* Task statement:
Search the material below for "none" and copy every line where it occurs.

* Data excerpts:
::::::
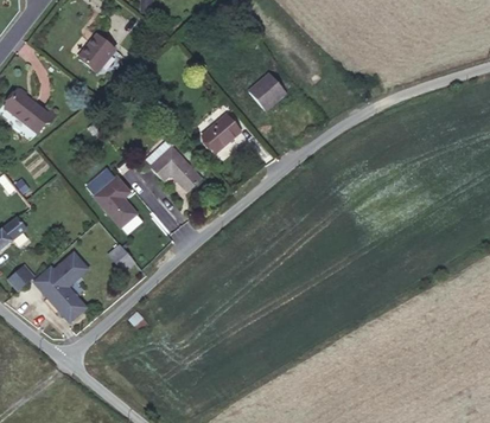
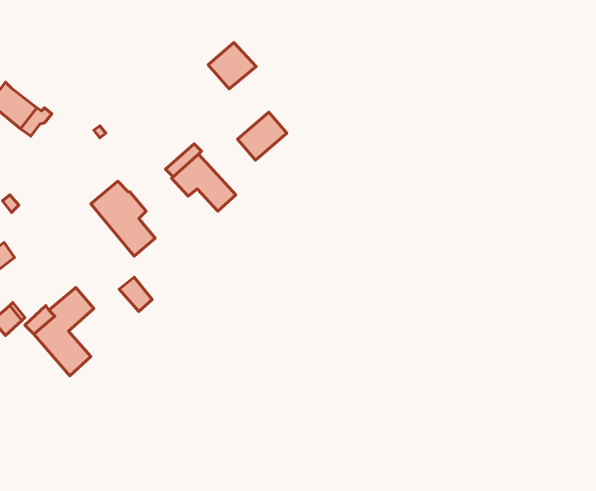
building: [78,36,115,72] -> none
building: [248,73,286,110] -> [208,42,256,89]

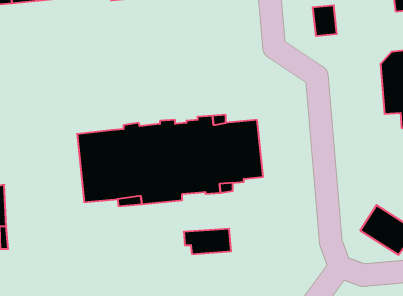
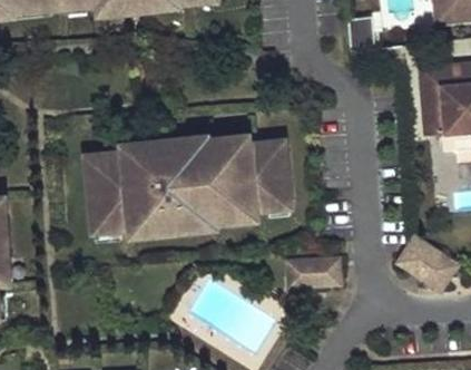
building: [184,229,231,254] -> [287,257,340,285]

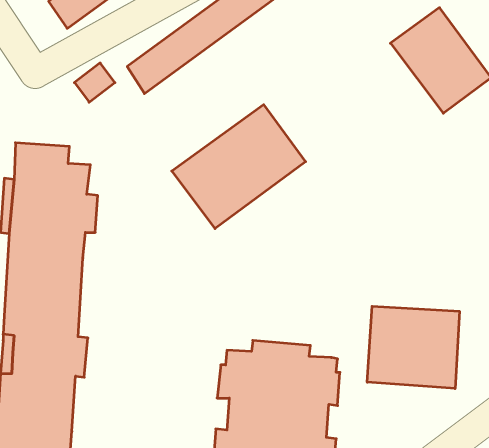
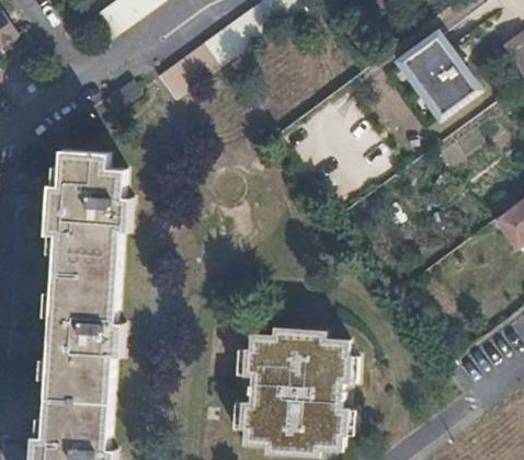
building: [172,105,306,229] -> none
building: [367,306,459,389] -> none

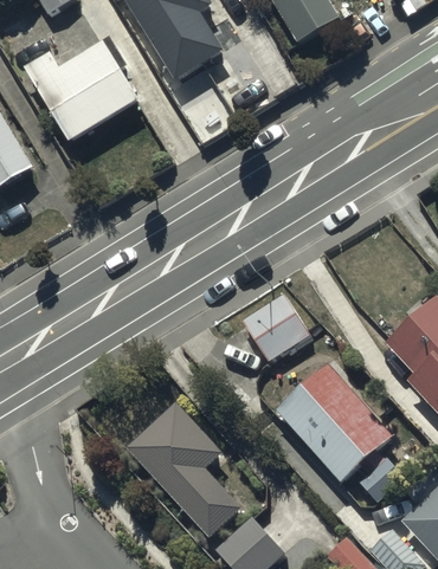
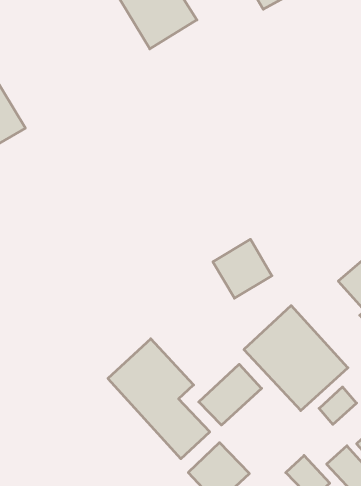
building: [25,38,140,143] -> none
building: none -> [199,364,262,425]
::::::
* Solution to this problem:
building: [78,36,115,72] -> none
building: [172,105,306,229] -> none
building: [367,306,459,389] -> none
building: [25,38,140,143] -> none
building: none -> [199,364,262,425]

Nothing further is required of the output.